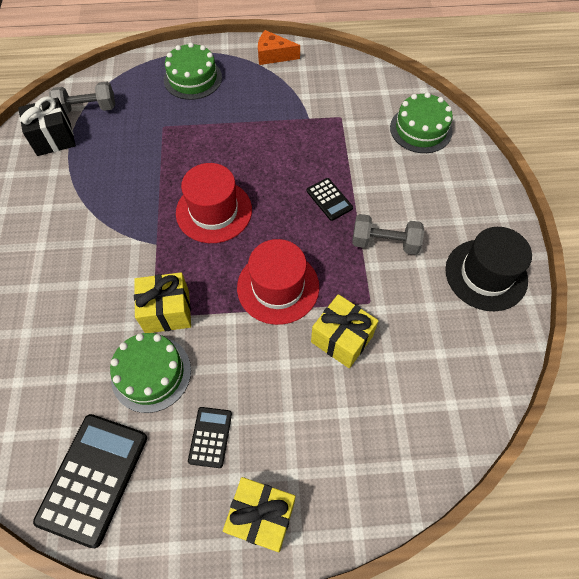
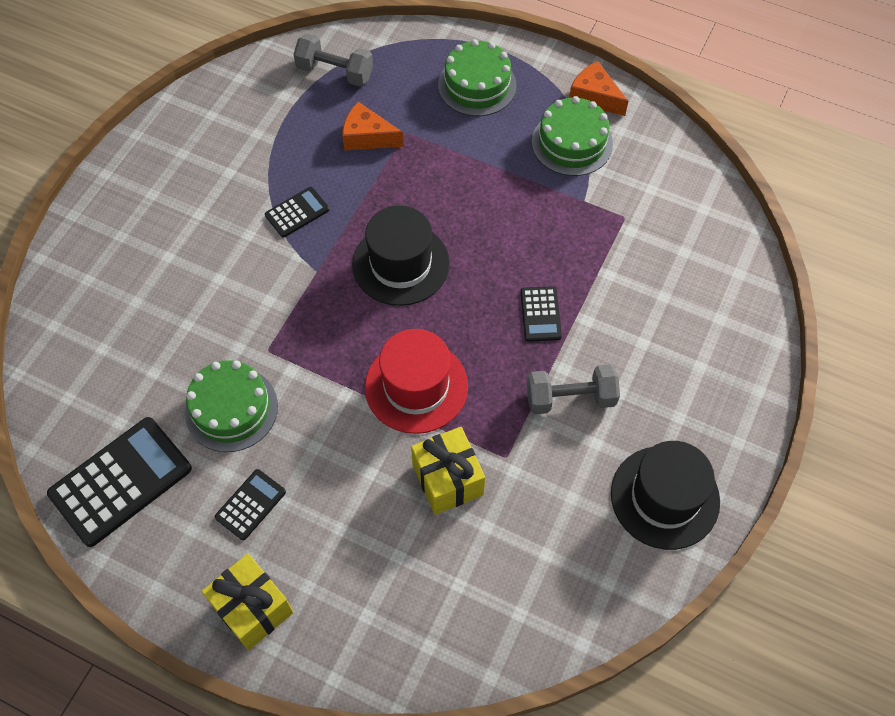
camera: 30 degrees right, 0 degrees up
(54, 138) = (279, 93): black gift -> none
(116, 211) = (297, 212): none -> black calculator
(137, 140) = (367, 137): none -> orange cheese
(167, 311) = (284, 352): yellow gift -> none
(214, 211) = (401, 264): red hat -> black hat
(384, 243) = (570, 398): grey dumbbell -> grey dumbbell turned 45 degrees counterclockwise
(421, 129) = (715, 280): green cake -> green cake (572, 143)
...
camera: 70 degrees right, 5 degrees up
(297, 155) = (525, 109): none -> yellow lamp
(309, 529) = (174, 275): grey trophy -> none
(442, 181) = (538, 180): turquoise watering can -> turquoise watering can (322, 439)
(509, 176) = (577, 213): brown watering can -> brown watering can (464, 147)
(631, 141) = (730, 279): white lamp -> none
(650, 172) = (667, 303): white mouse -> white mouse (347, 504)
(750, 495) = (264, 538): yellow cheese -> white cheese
--
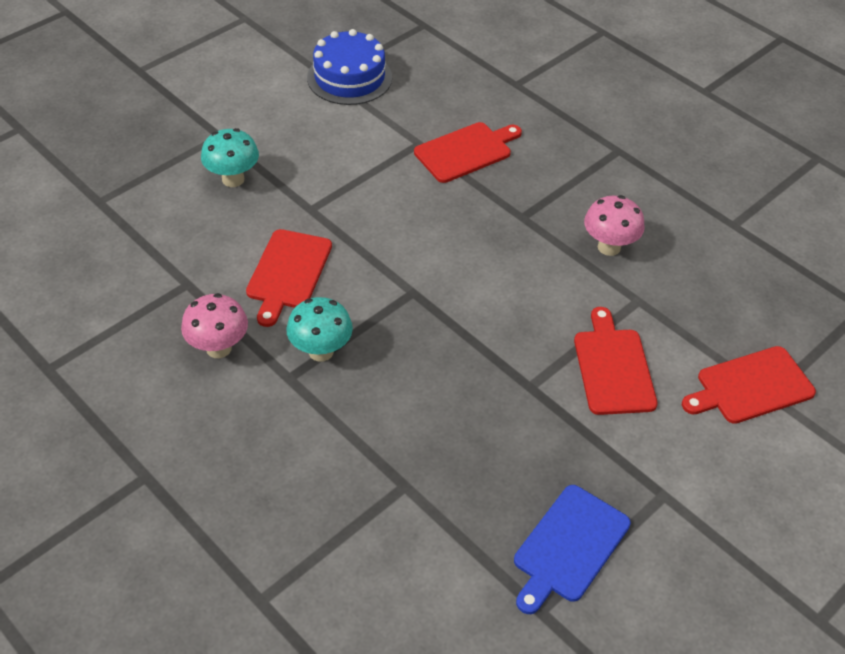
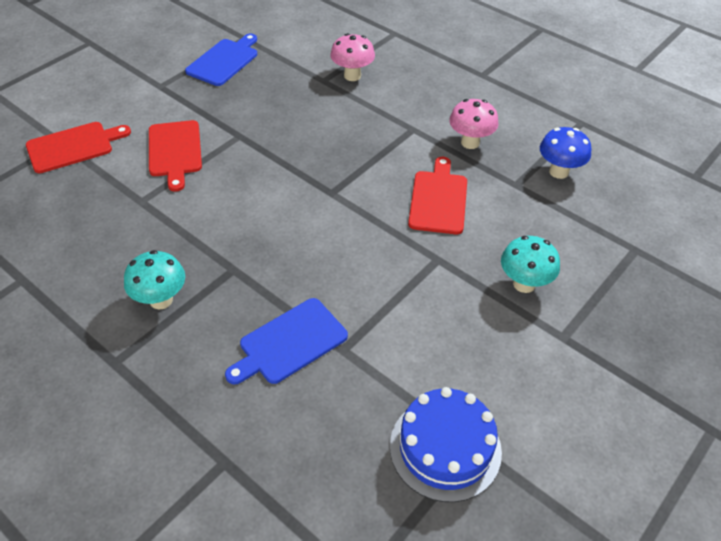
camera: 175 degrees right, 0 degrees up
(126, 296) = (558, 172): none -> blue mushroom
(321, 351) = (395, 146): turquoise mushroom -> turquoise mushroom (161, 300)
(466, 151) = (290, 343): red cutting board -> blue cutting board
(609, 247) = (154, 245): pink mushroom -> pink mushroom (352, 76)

# How to complete this task
When a line in the data contains the string "black", copy that line.

# Answer for the task
(54, 138) = (279, 93): black gift -> none
(116, 211) = (297, 212): none -> black calculator
(214, 211) = (401, 264): red hat -> black hat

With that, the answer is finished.